▶ _What you have to do_
List every line below containing "none".

━━━ Exercise materials

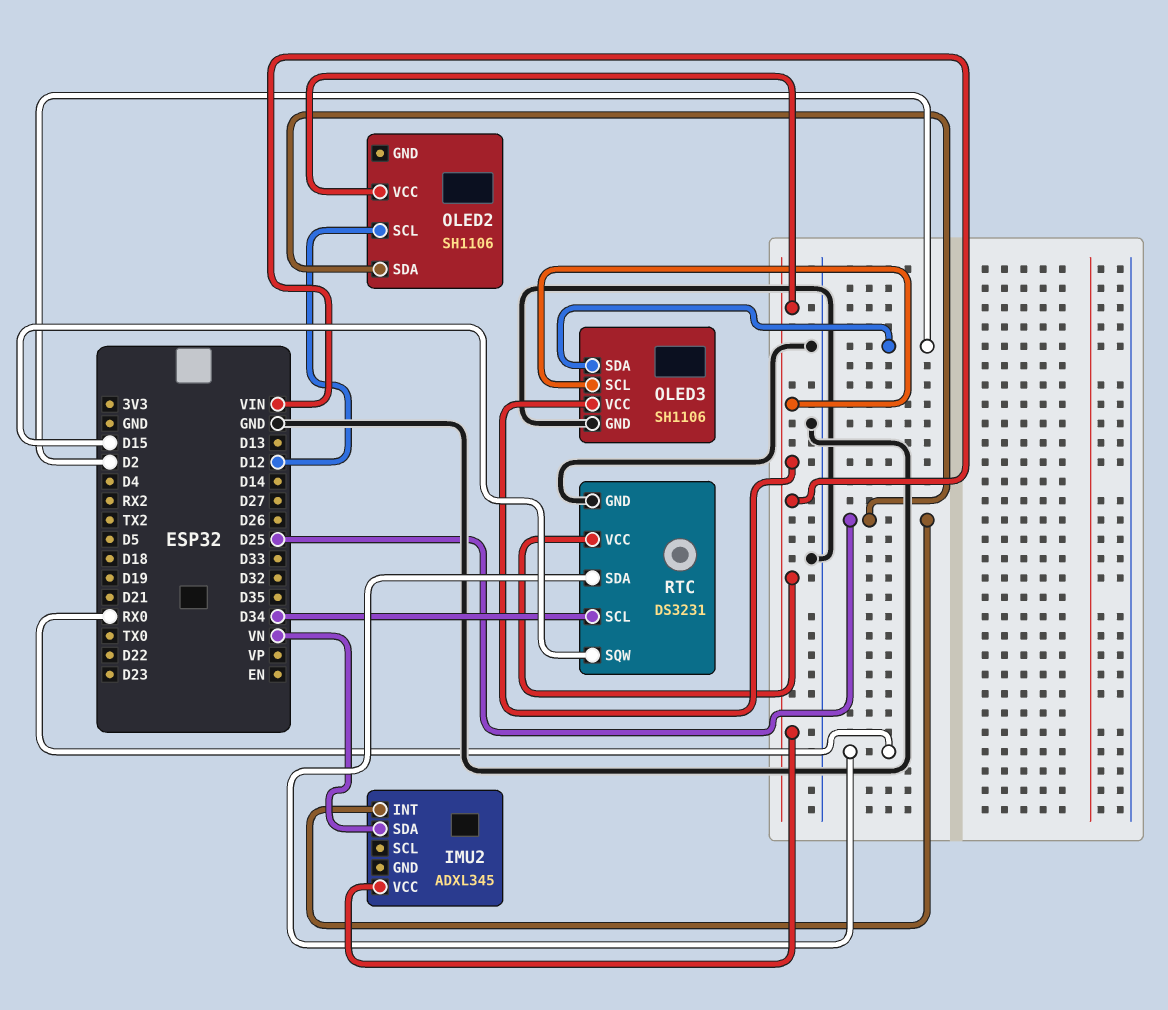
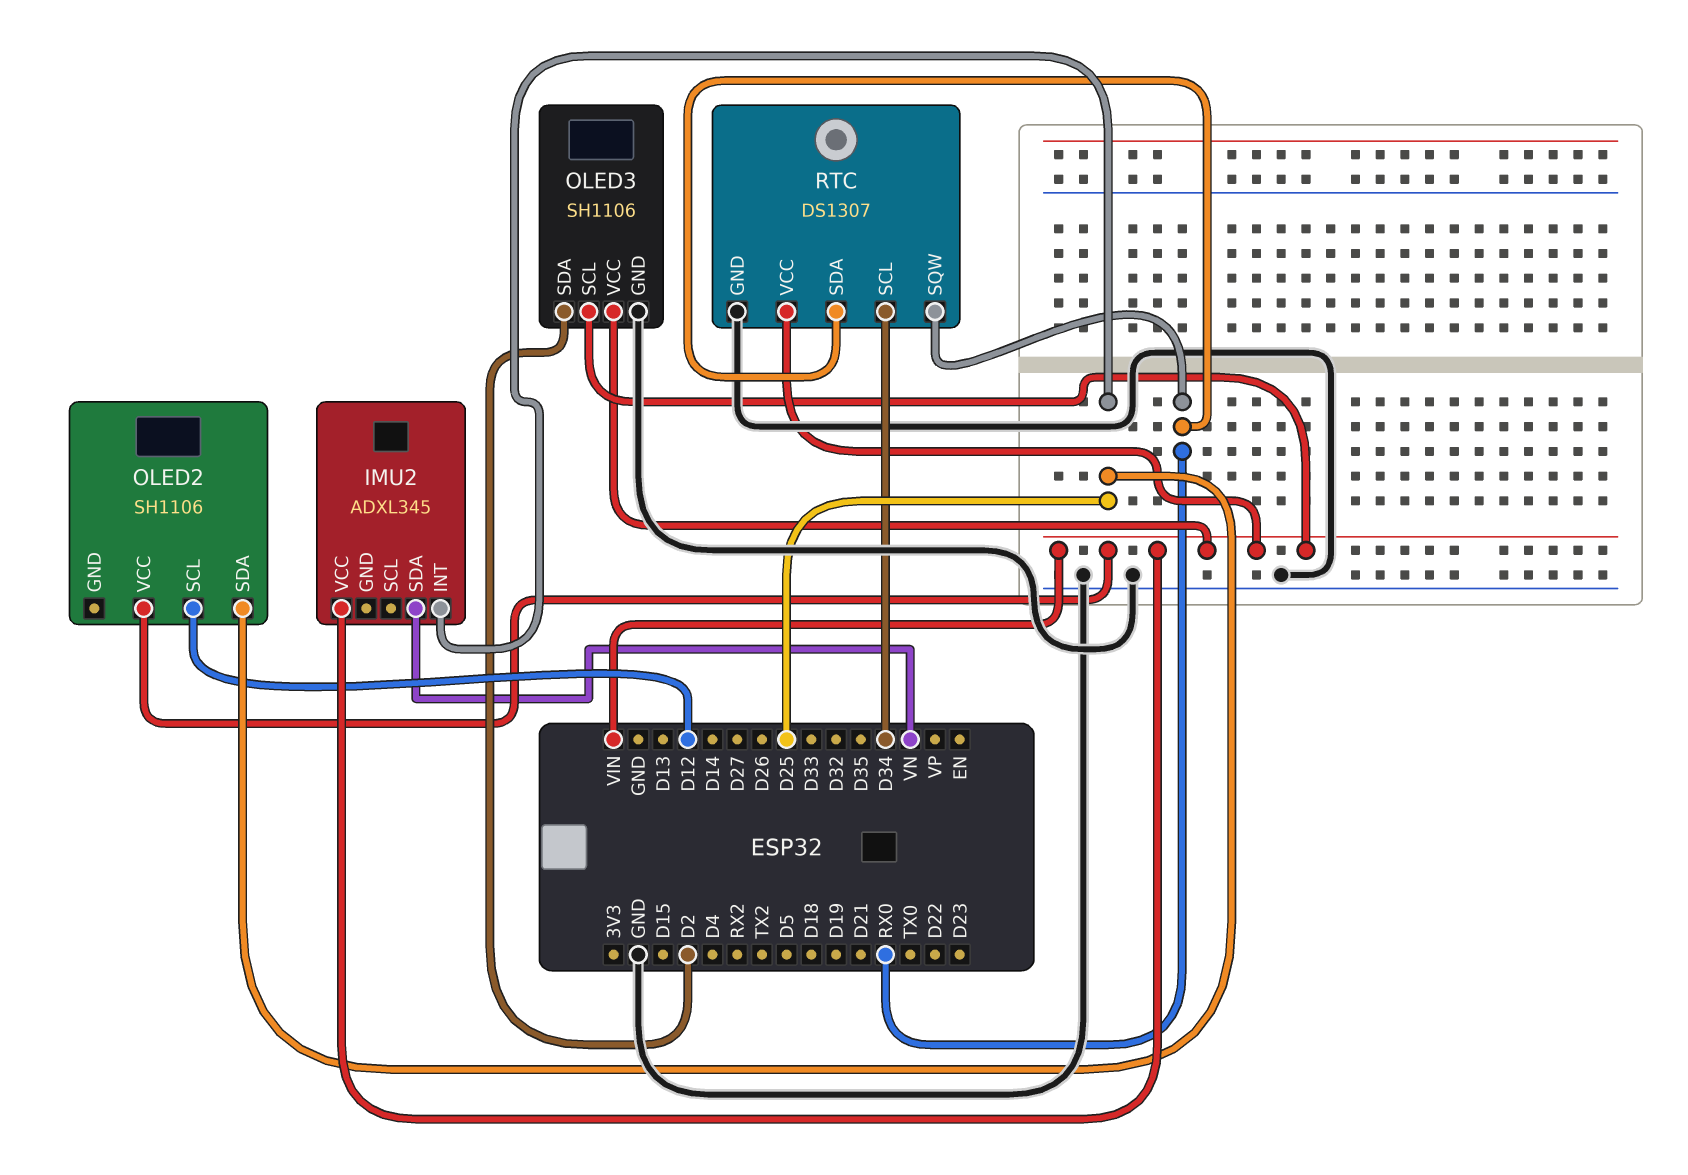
RTC: DS3231 -> DS1307
RTC pin SQW: D15 -> RX0

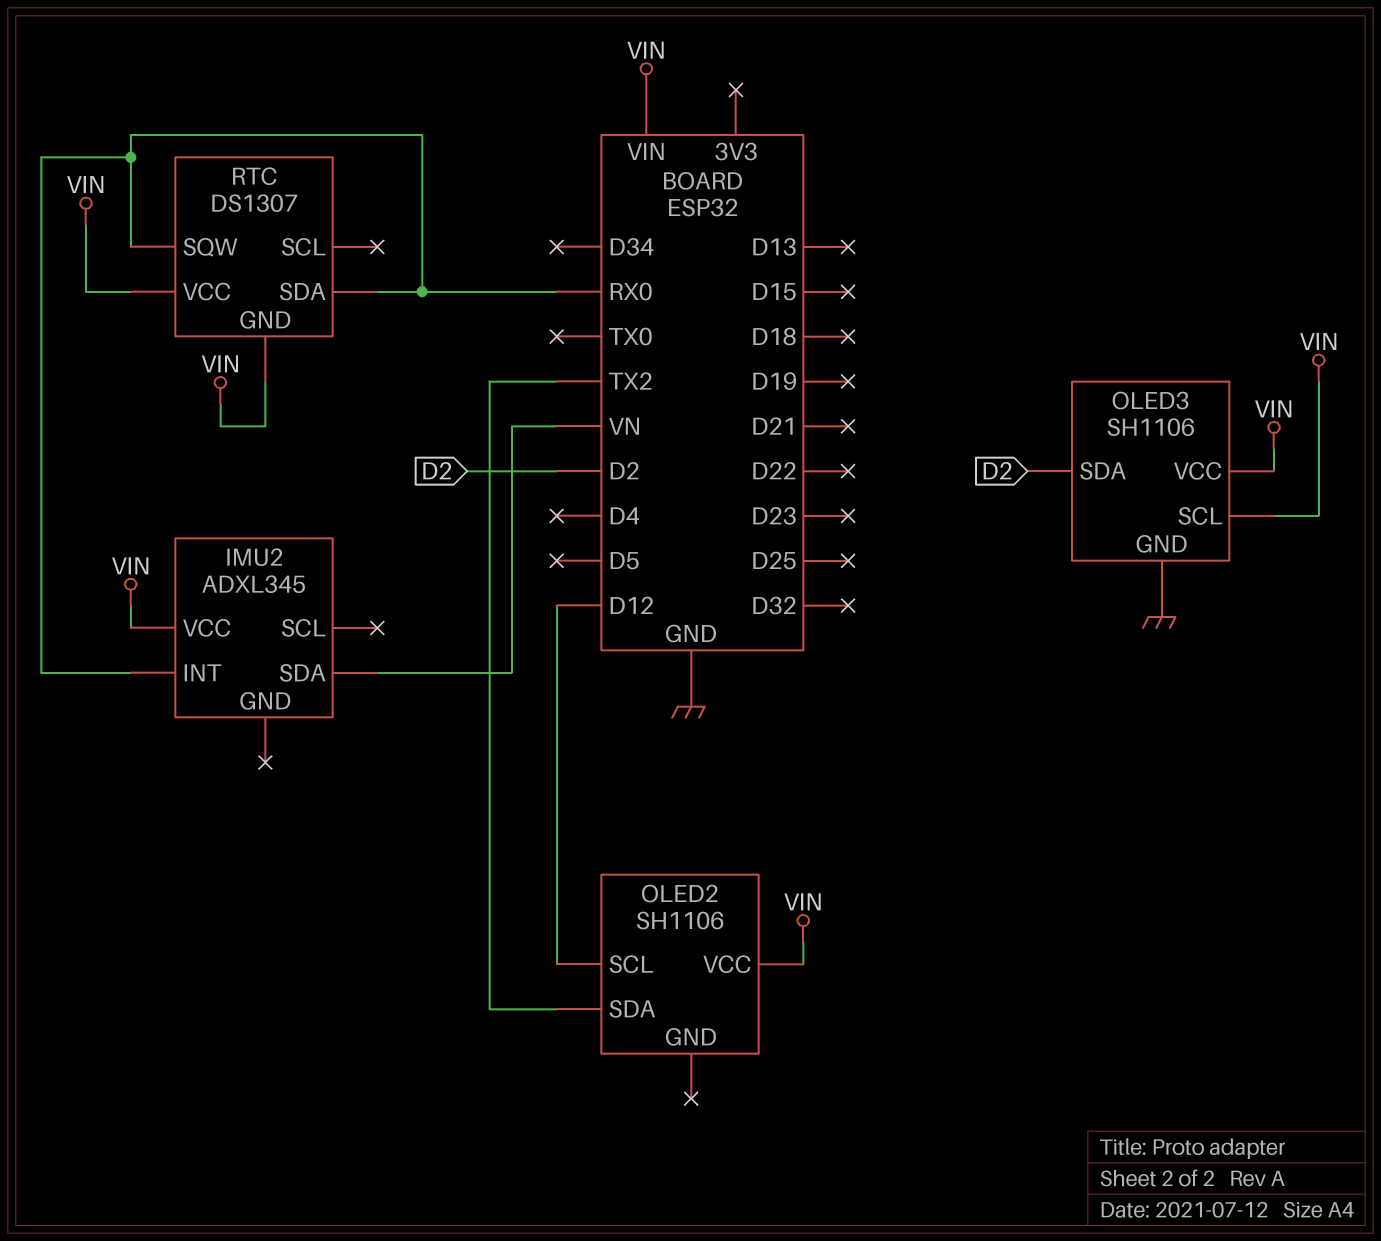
IMU2 pin INT: D25 -> RX0
OLED2 pin SDA: D25 -> TX2
RTC pin GND: GND -> VIN
RTC pin SCL: D34 -> none

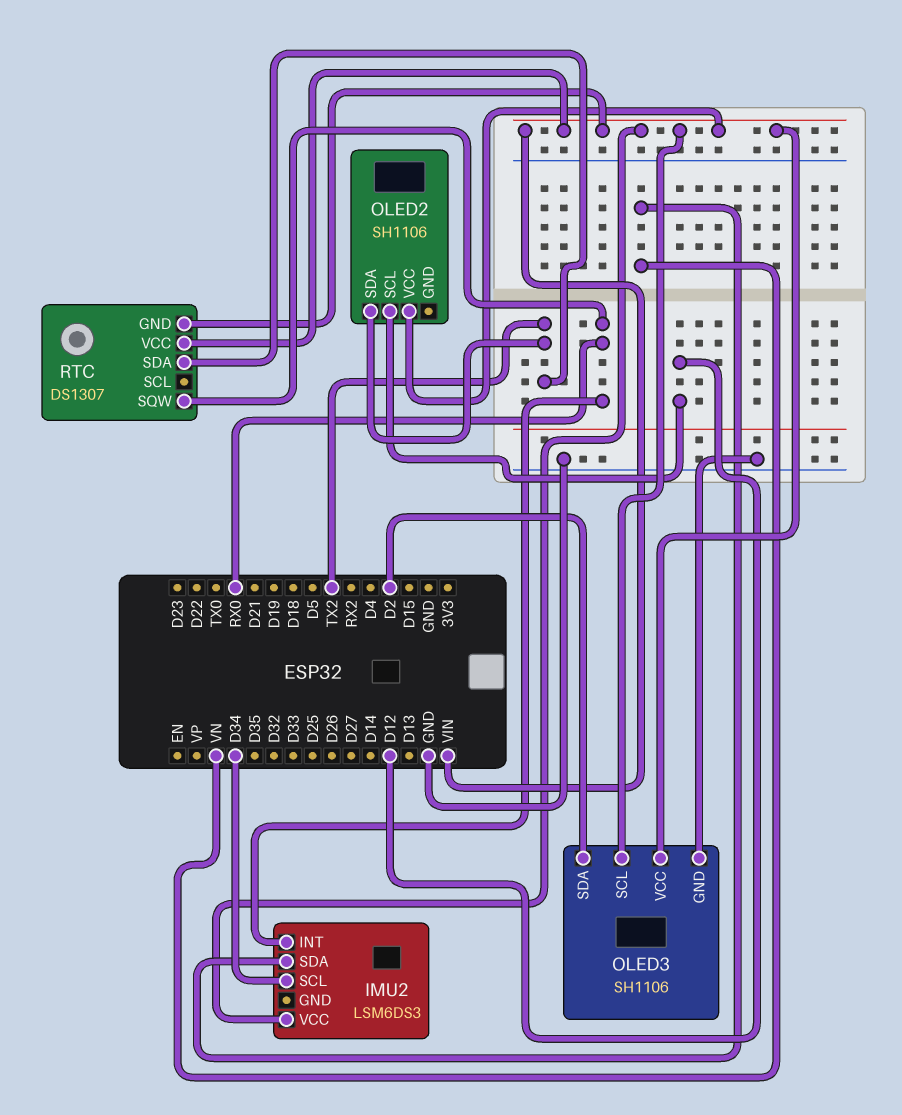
IMU2: ADXL345 -> LSM6DS3
IMU2 pin SCL: none -> D34
RTC pin SDA: RX0 -> TX2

━━━━━━

▶ _The completed task_
RTC pin SCL: D34 -> none
IMU2 pin SCL: none -> D34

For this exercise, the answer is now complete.